═══ DATA
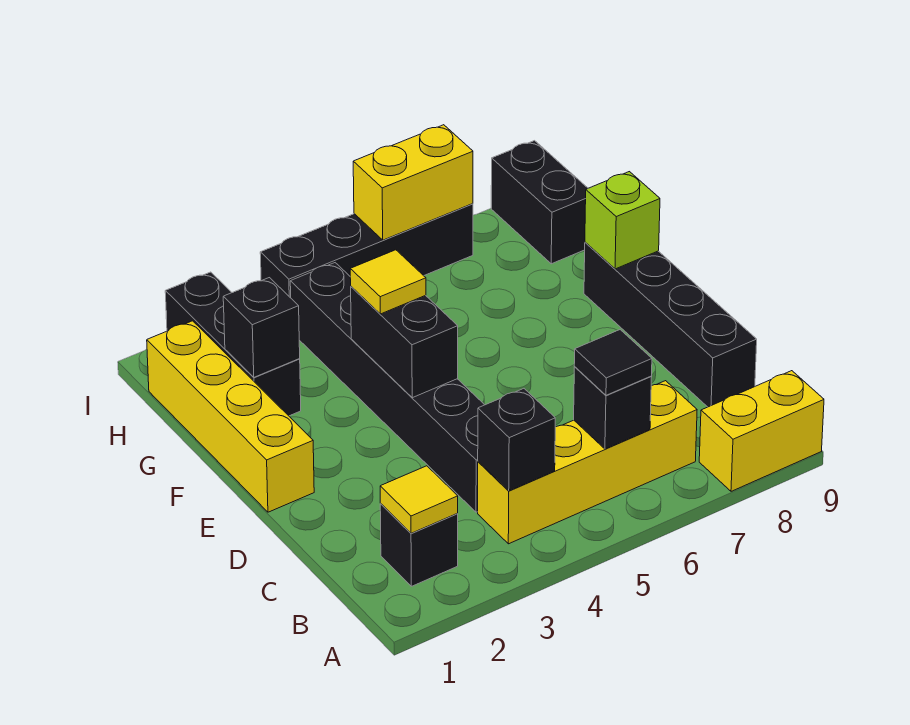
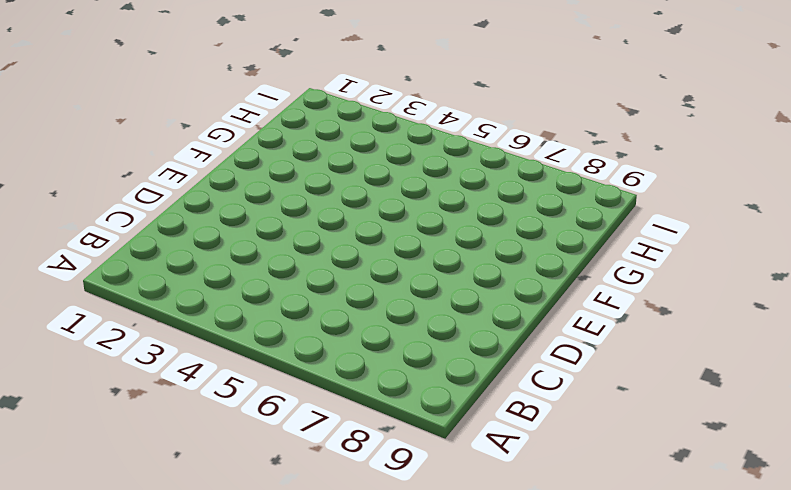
none -> yellow brick A8:A9 level 1
none -> black brick B2 level 1
none -> yellow brick B4:B7 level 1

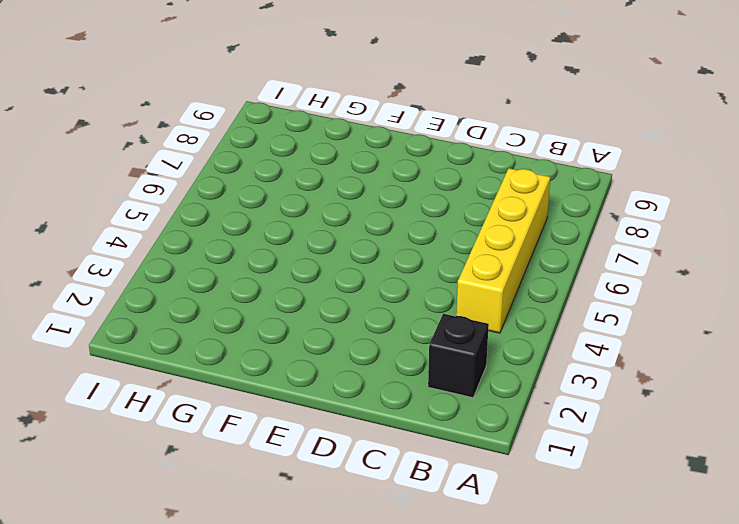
none -> yellow brick A8:A9 level 1
none -> black brick C4:H4 level 1
none -> black brick C9:F9 level 1

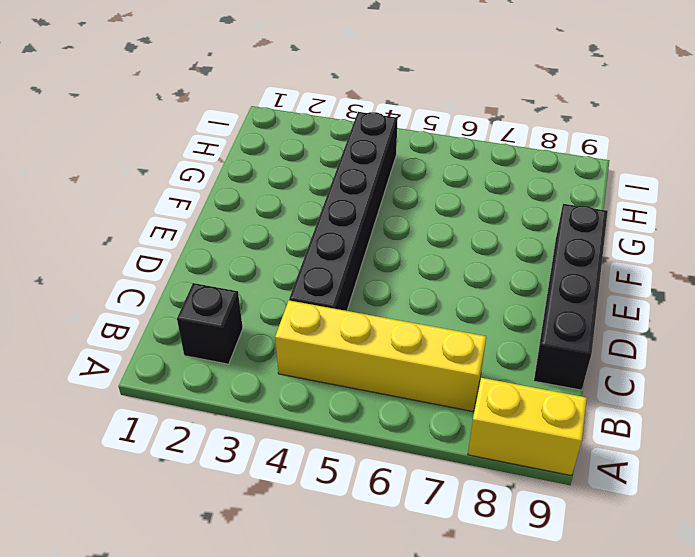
none -> yellow brick E1:H1 level 1
none -> black brick G2:I2 level 1
none -> black brick H9:I9 level 1

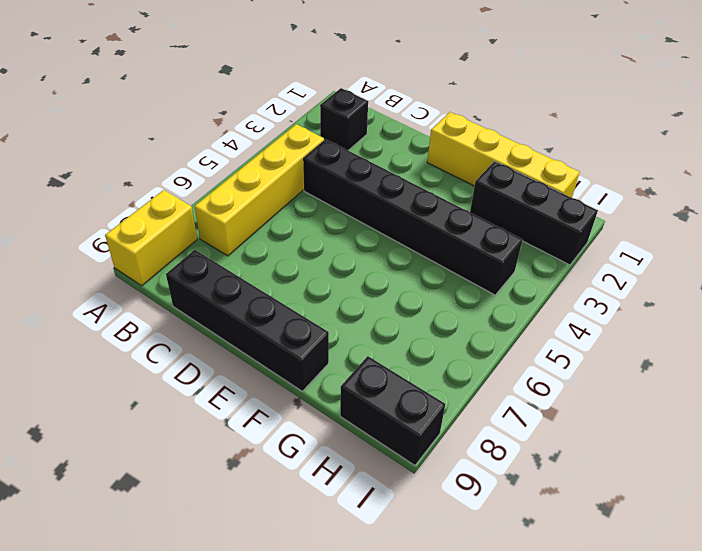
none -> black brick I4:I7 level 1
none -> yellow tile B2 level 2
none -> black brick B4 level 2

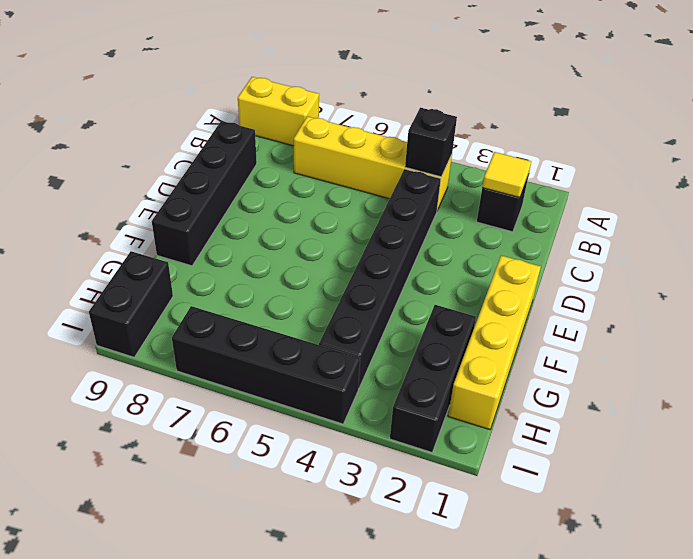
none -> black brick B6 level 2
none -> black brick E4:F4 level 2
none -> lime brick F9 level 2

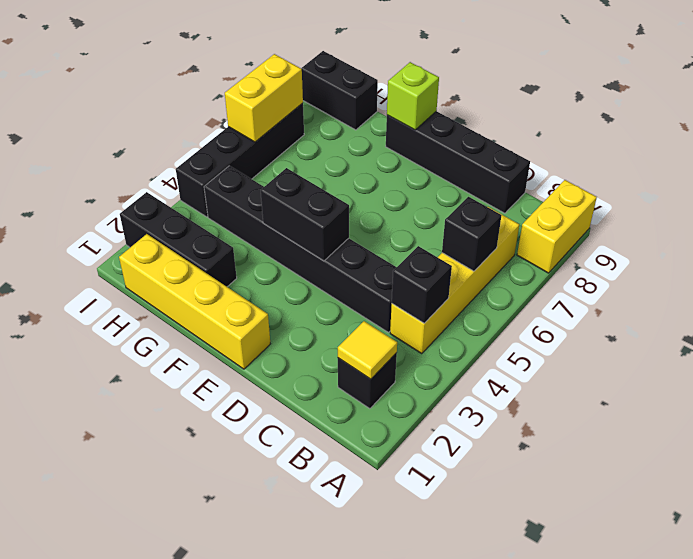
none -> black brick G2 level 2
none -> black tile B6 level 3
none -> yellow tile F4 level 3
══════
**THE TASK:**
The expected answer is a copy of each line in the records that holds the word "black".

**RESPONSE:**
none -> black brick B2 level 1
none -> black brick C4:H4 level 1
none -> black brick C9:F9 level 1
none -> black brick G2:I2 level 1
none -> black brick H9:I9 level 1
none -> black brick I4:I7 level 1
none -> black brick B4 level 2
none -> black brick B6 level 2
none -> black brick E4:F4 level 2
none -> black brick G2 level 2
none -> black tile B6 level 3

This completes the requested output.